● WORK REQUIRED
All lines with the word "grey" must be pulled from the entries below.

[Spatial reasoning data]
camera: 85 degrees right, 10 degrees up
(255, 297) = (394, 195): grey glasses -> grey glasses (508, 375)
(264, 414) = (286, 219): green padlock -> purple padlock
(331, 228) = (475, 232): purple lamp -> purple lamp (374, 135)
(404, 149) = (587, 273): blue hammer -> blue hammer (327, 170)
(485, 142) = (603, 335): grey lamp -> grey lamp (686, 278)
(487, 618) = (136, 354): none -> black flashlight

--

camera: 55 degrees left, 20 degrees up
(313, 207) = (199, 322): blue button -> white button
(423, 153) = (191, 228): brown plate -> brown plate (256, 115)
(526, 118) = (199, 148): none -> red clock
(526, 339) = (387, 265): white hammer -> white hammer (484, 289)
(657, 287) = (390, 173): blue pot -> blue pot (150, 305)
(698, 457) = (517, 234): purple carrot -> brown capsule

● EXERCISE OUTPUT
(255, 297) = (394, 195): grey glasses -> grey glasses (508, 375)
(485, 142) = (603, 335): grey lamp -> grey lamp (686, 278)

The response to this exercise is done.